# [Your objective]
Exact copy, pictures excluded: please retype every record below.

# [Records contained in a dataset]
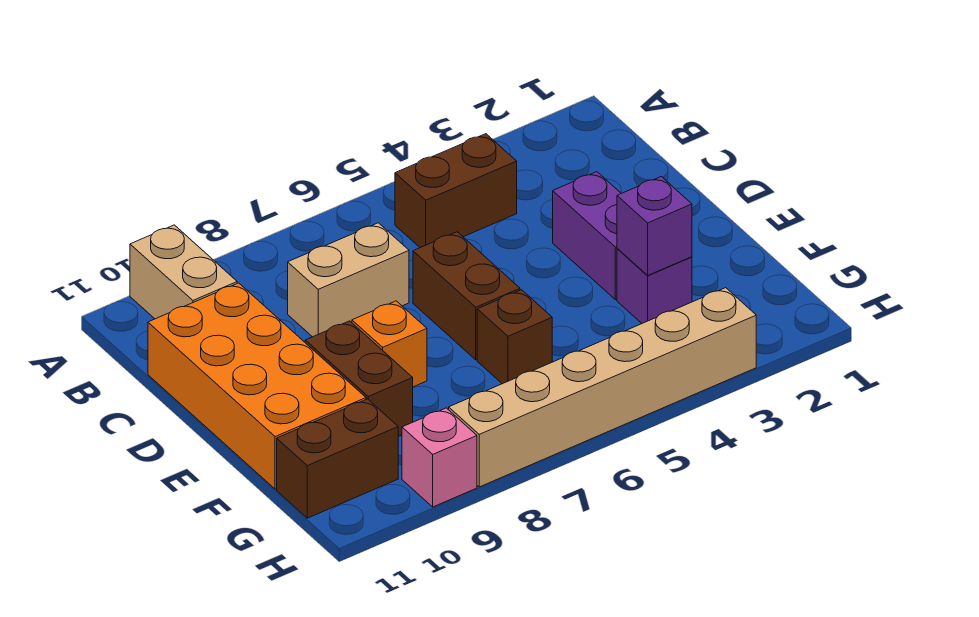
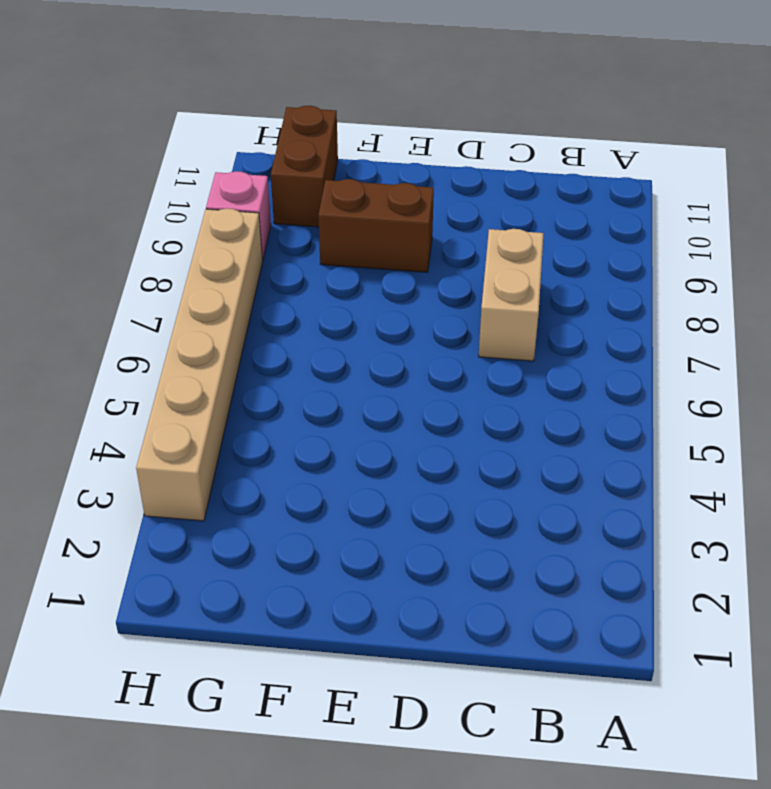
none -> tan brick A10:B10 level 1
none -> brown brick B4:B5 level 1
none -> orange brick C10:F11 level 1

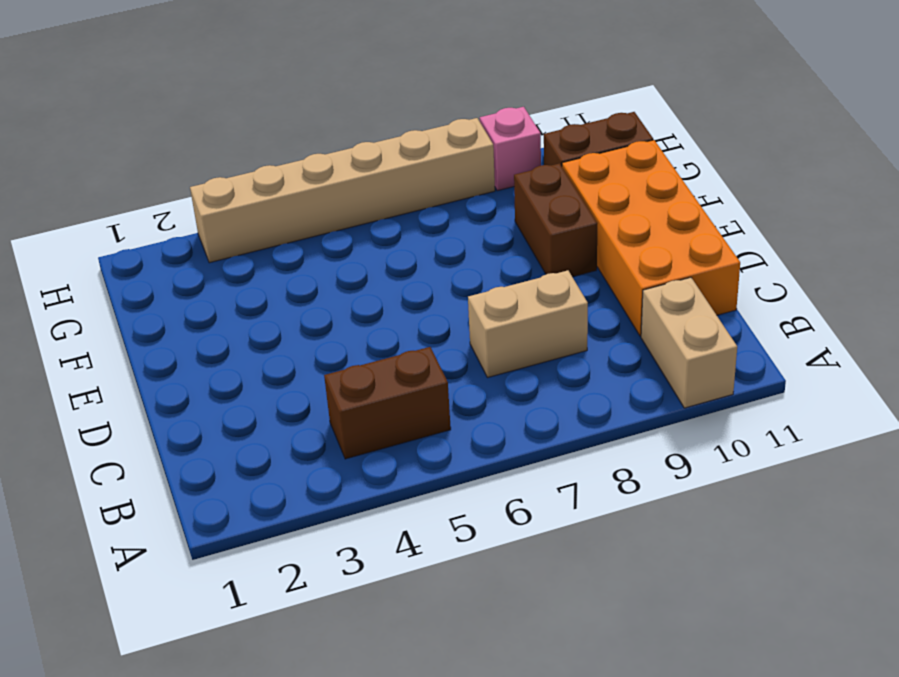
none -> purple brick D3:E3 level 1
none -> brown brick D6:E6 level 1
none -> orange brick E8 level 1

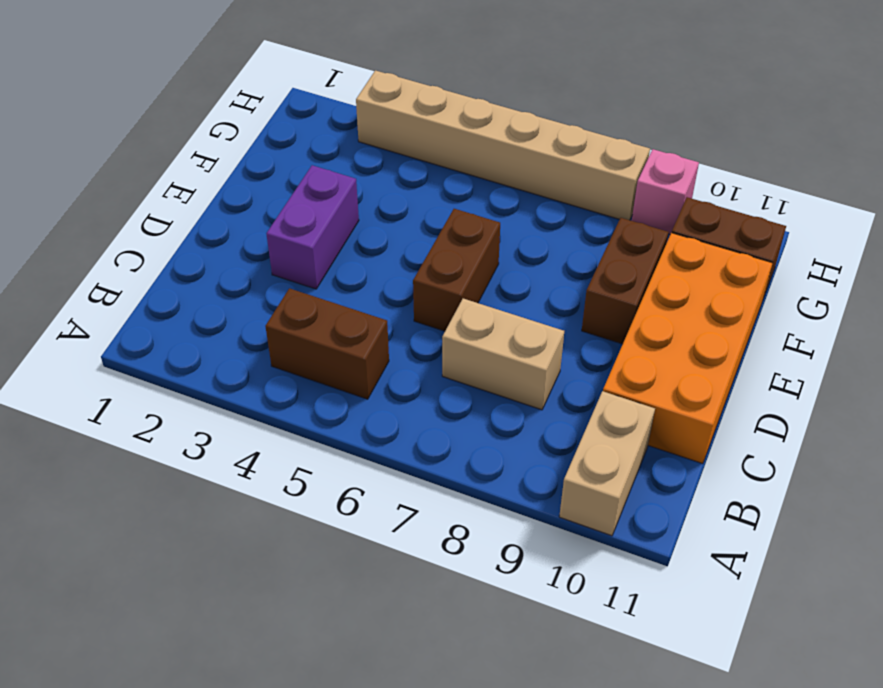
none -> orange brick E8 level 1
none -> purple brick F3 level 1
none -> brown brick F6 level 1

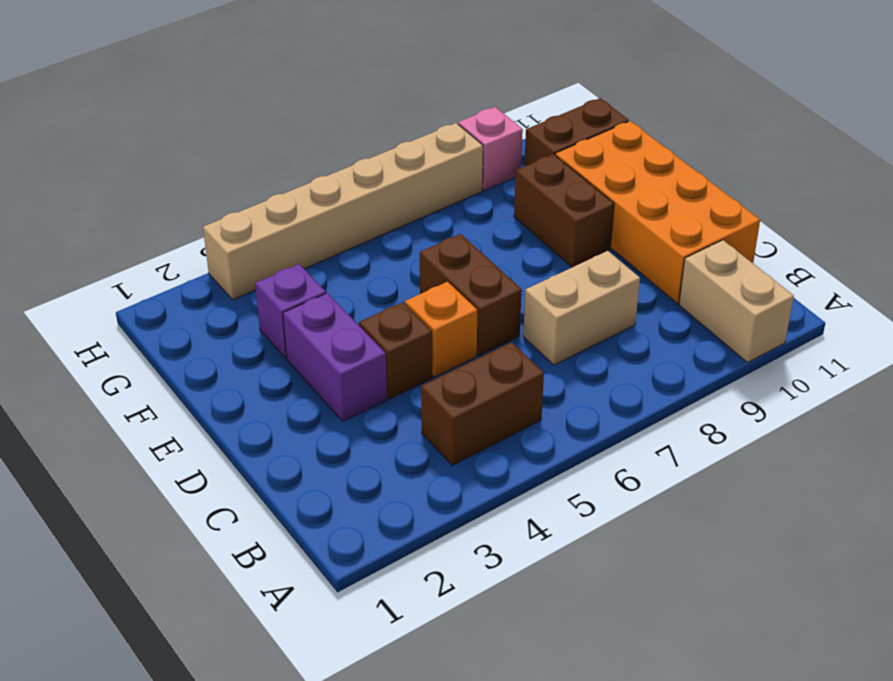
brown brick D4 level 1 -> brown brick F6 level 1
orange brick D5 level 1 -> orange brick E8 level 1
none -> purple brick F3 level 2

# [Problem solution]
none -> tan brick A10:B10 level 1
none -> brown brick B4:B5 level 1
none -> orange brick C10:F11 level 1

none -> purple brick D3:E3 level 1
none -> brown brick D6:E6 level 1
none -> orange brick E8 level 1

none -> orange brick E8 level 1
none -> purple brick F3 level 1
none -> brown brick F6 level 1

brown brick D4 level 1 -> brown brick F6 level 1
orange brick D5 level 1 -> orange brick E8 level 1
none -> purple brick F3 level 2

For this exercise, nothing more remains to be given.